→ **Instructions for the task**
Please copy all of the entries exactly, but drop every picture.
----- Material to process
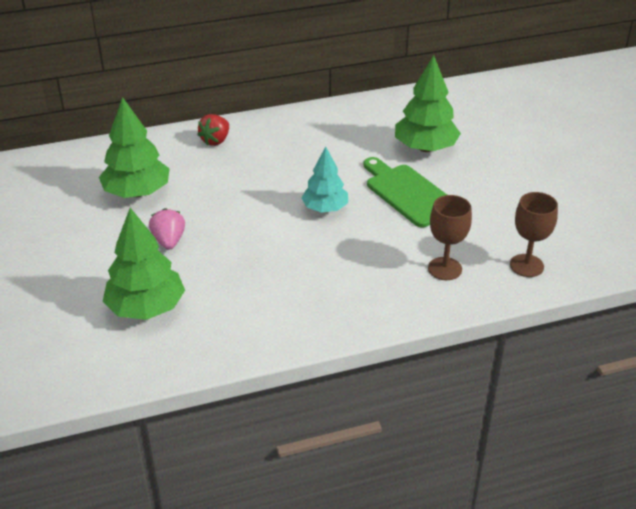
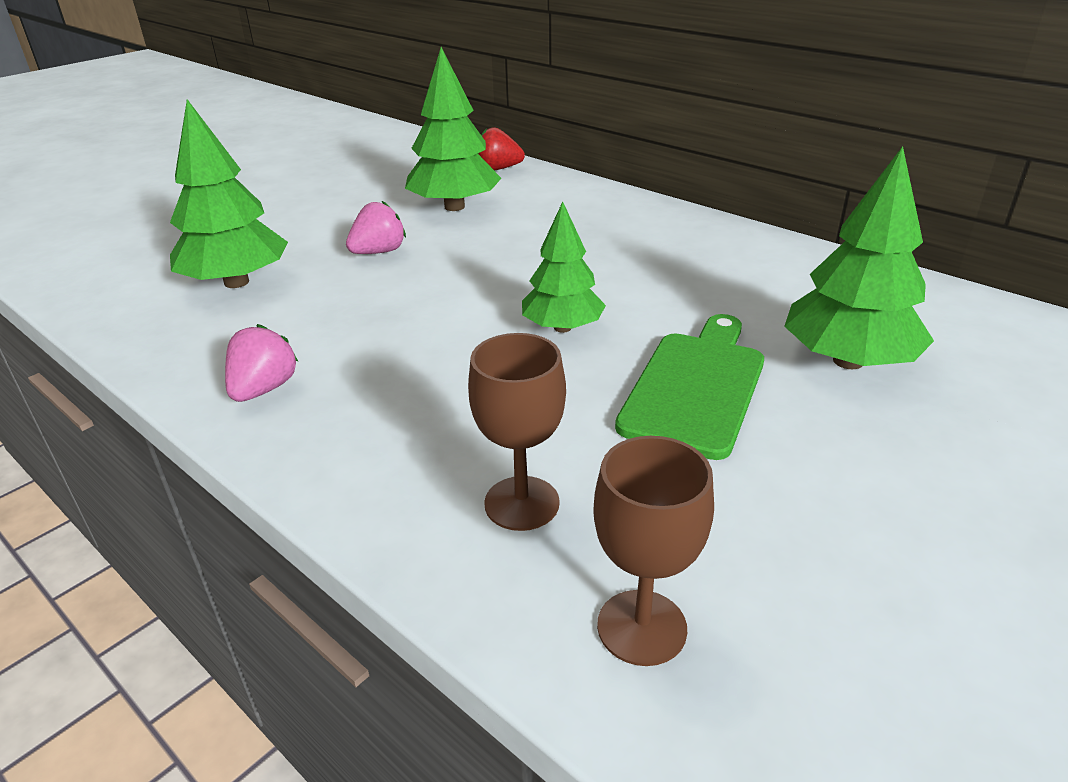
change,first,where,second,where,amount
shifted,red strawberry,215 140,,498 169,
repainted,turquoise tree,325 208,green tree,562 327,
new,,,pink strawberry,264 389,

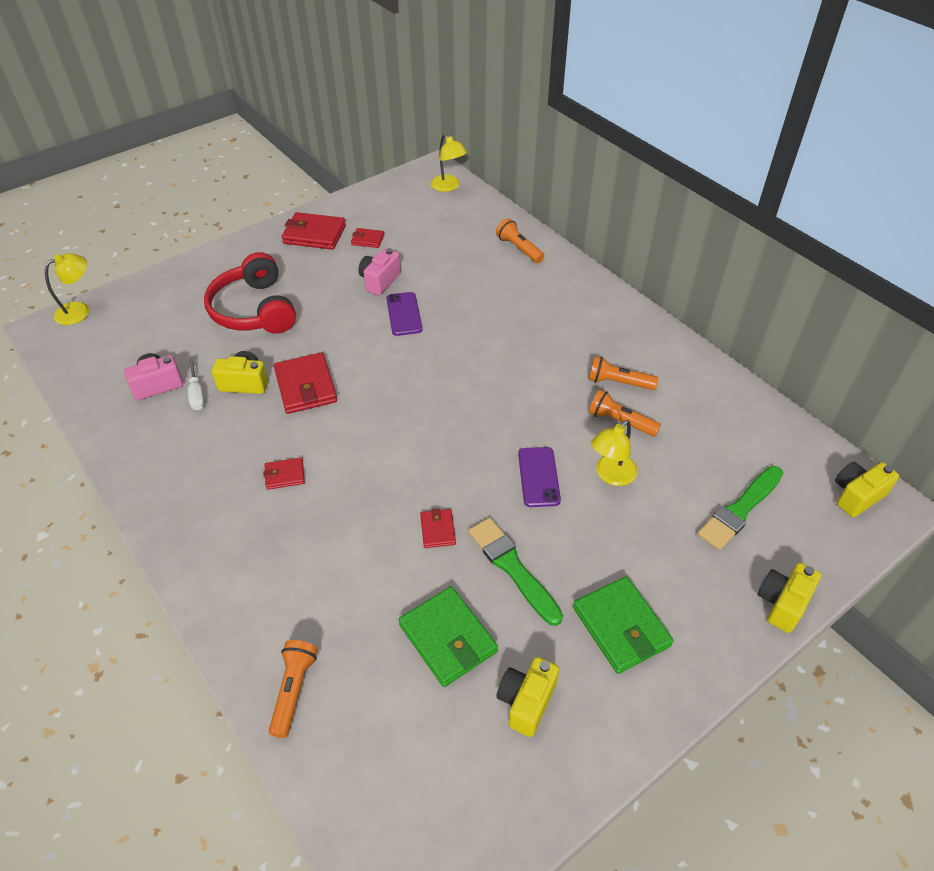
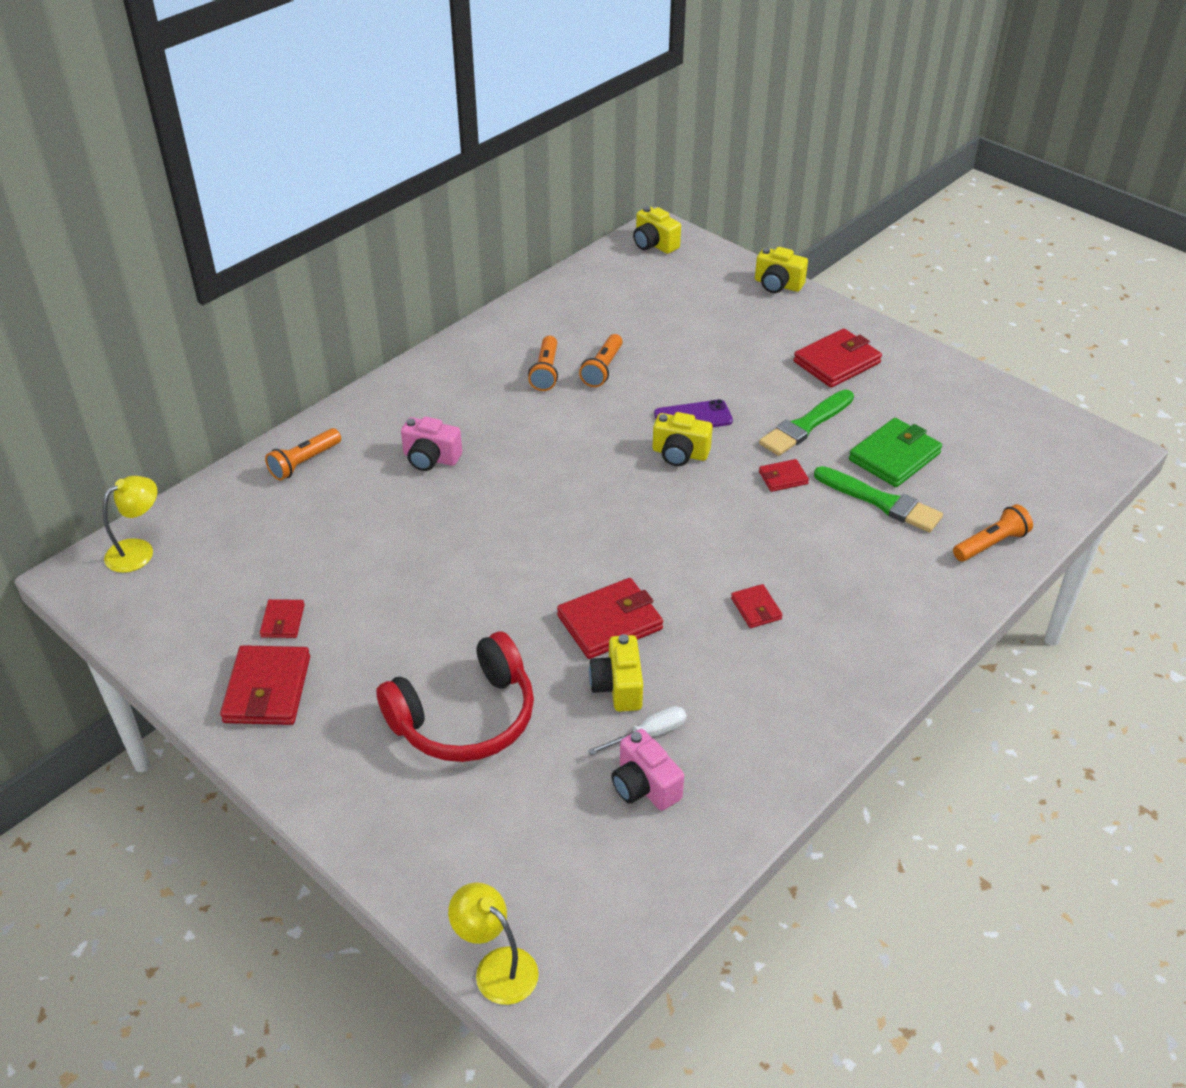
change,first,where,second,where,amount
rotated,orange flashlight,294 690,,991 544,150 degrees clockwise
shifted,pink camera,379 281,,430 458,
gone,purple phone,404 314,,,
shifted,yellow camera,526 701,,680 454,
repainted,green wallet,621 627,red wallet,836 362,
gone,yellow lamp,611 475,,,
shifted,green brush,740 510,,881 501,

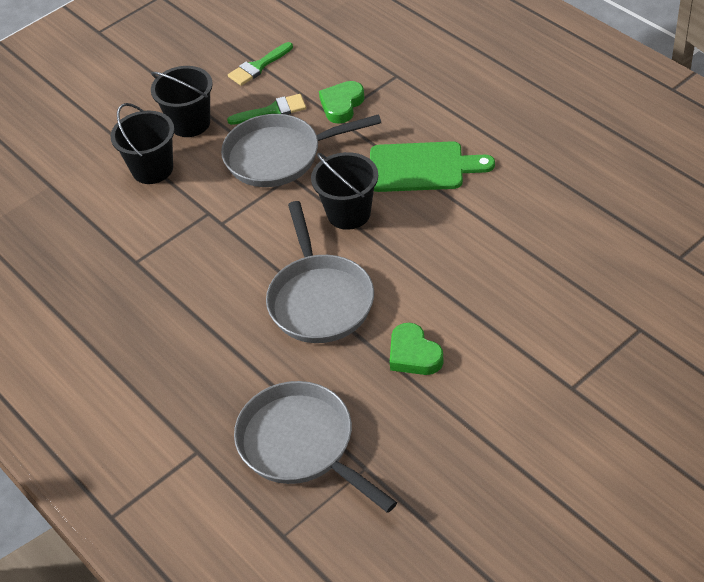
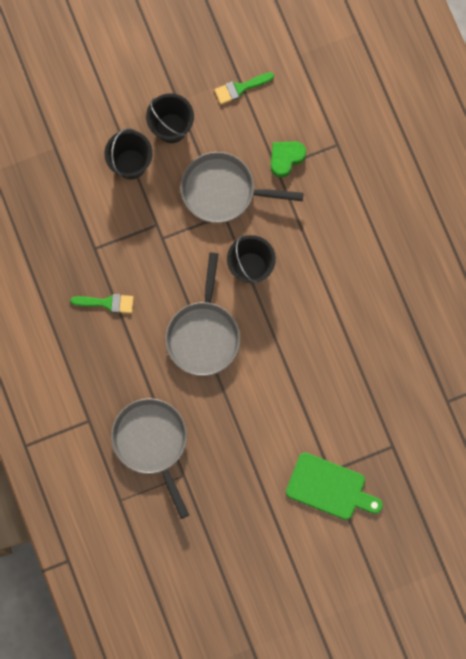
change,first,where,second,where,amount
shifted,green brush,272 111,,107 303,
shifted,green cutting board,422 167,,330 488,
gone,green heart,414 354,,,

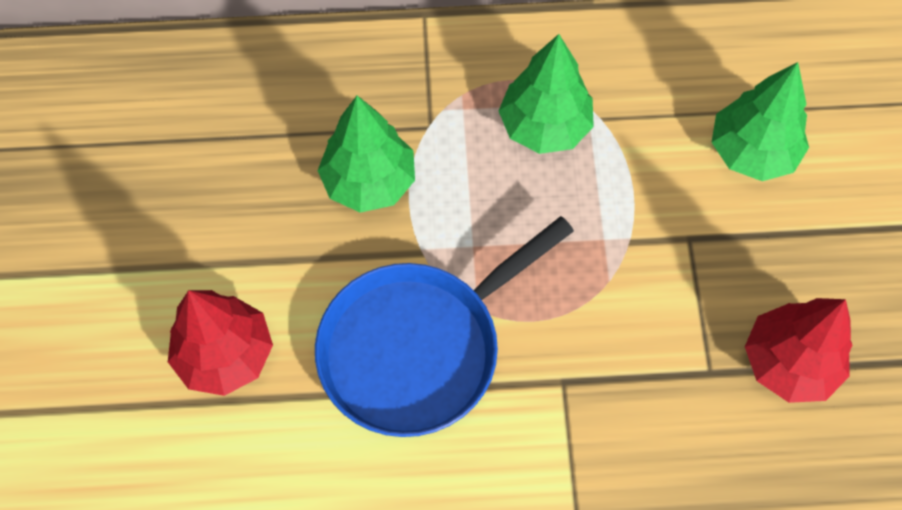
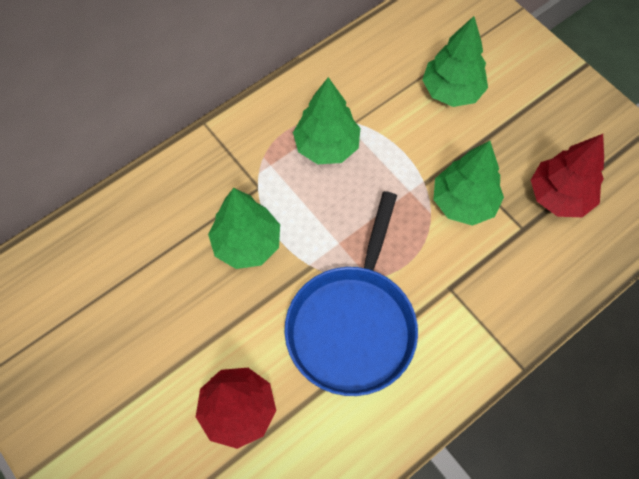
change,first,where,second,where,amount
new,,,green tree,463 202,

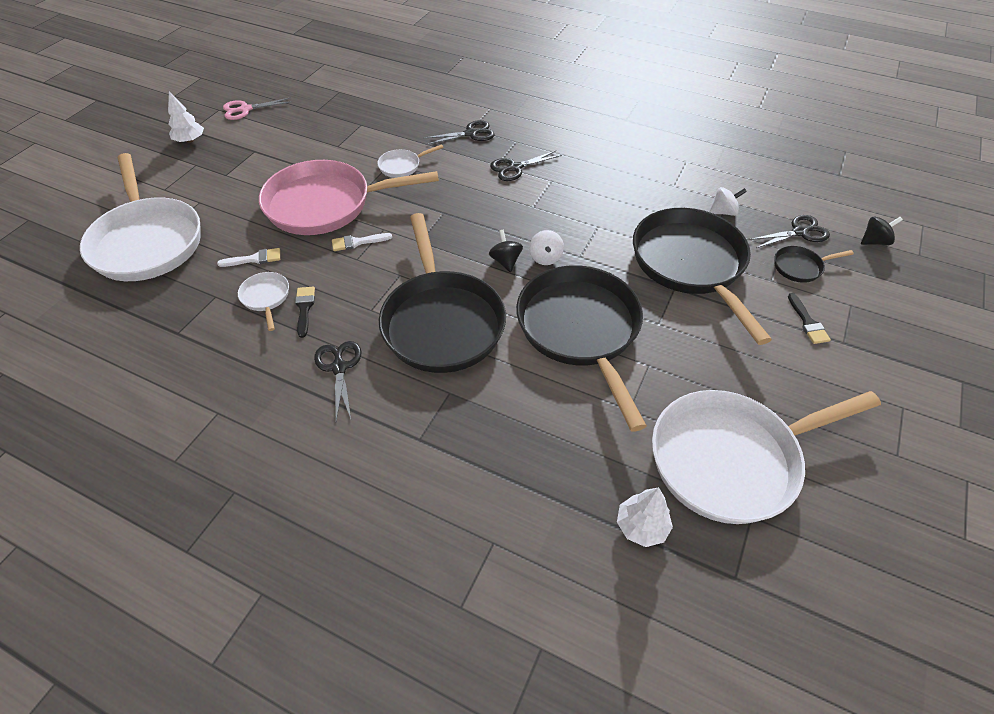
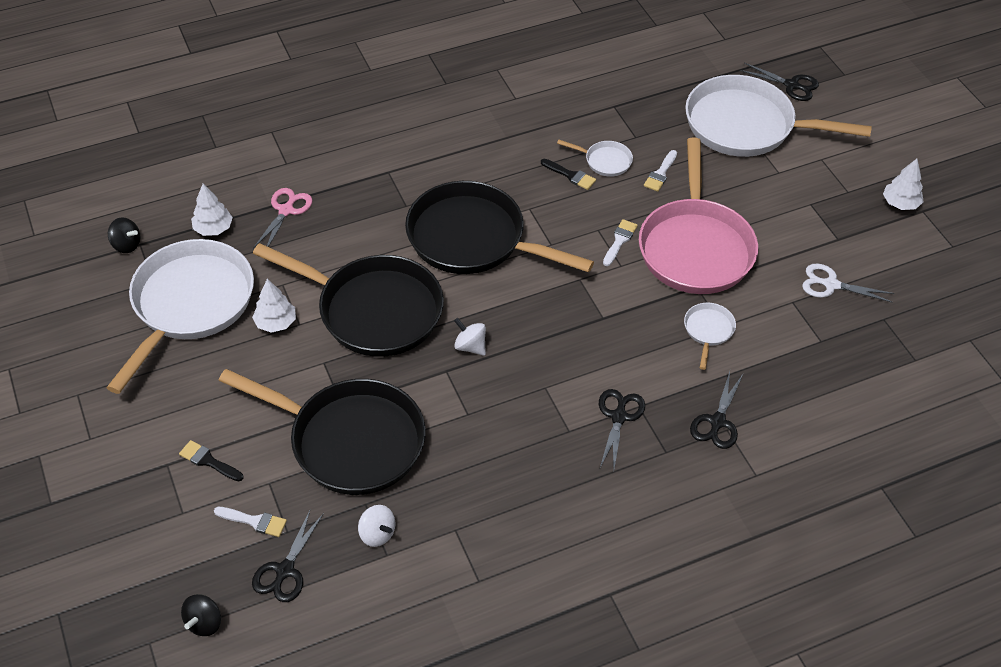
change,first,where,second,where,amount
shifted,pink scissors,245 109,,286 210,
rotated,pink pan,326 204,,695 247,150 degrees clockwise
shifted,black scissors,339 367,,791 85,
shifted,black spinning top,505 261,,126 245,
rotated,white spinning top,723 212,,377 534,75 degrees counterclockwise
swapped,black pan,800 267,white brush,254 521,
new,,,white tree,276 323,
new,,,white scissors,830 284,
----------
→ **Expected answer**
change,first,where,second,where,amount
shifted,red strawberry,215 140,,498 169,
repainted,turquoise tree,325 208,green tree,562 327,
new,,,pink strawberry,264 389,

change,first,where,second,where,amount
rotated,orange flashlight,294 690,,991 544,150 degrees clockwise
shifted,pink camera,379 281,,430 458,
gone,purple phone,404 314,,,
shifted,yellow camera,526 701,,680 454,
repainted,green wallet,621 627,red wallet,836 362,
gone,yellow lamp,611 475,,,
shifted,green brush,740 510,,881 501,

change,first,where,second,where,amount
shifted,green brush,272 111,,107 303,
shifted,green cutting board,422 167,,330 488,
gone,green heart,414 354,,,

change,first,where,second,where,amount
new,,,green tree,463 202,

change,first,where,second,where,amount
shifted,pink scissors,245 109,,286 210,
rotated,pink pan,326 204,,695 247,150 degrees clockwise
shifted,black scissors,339 367,,791 85,
shifted,black spinning top,505 261,,126 245,
rotated,white spinning top,723 212,,377 534,75 degrees counterclockwise
swapped,black pan,800 267,white brush,254 521,
new,,,white tree,276 323,
new,,,white scissors,830 284,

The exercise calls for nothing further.